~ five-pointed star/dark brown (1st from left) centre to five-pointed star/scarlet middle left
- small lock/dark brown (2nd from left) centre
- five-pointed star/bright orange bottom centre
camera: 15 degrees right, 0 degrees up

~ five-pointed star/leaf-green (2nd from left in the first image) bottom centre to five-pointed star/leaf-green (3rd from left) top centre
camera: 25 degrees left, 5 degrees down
◇ ◇ ◇ ◇ ◇
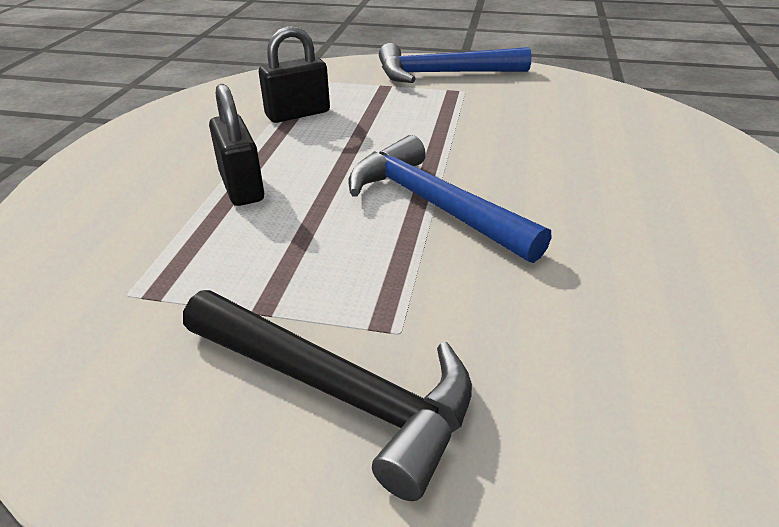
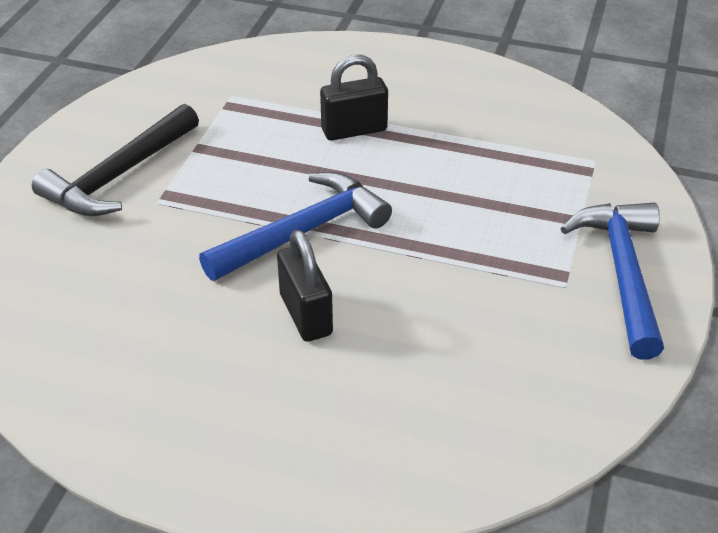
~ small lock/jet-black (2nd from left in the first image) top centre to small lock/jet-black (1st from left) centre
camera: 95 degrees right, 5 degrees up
◇ ◇ ◇ ◇ ◇
Your task
Above are the records; repeat exactly the lines from the one holding "star/scarlet middle left" down to the one holding "- five-pointed star/bright", end lines included.

Reply
~ five-pointed star/dark brown (1st from left) centre to five-pointed star/scarlet middle left
- small lock/dark brown (2nd from left) centre
- five-pointed star/bright orange bottom centre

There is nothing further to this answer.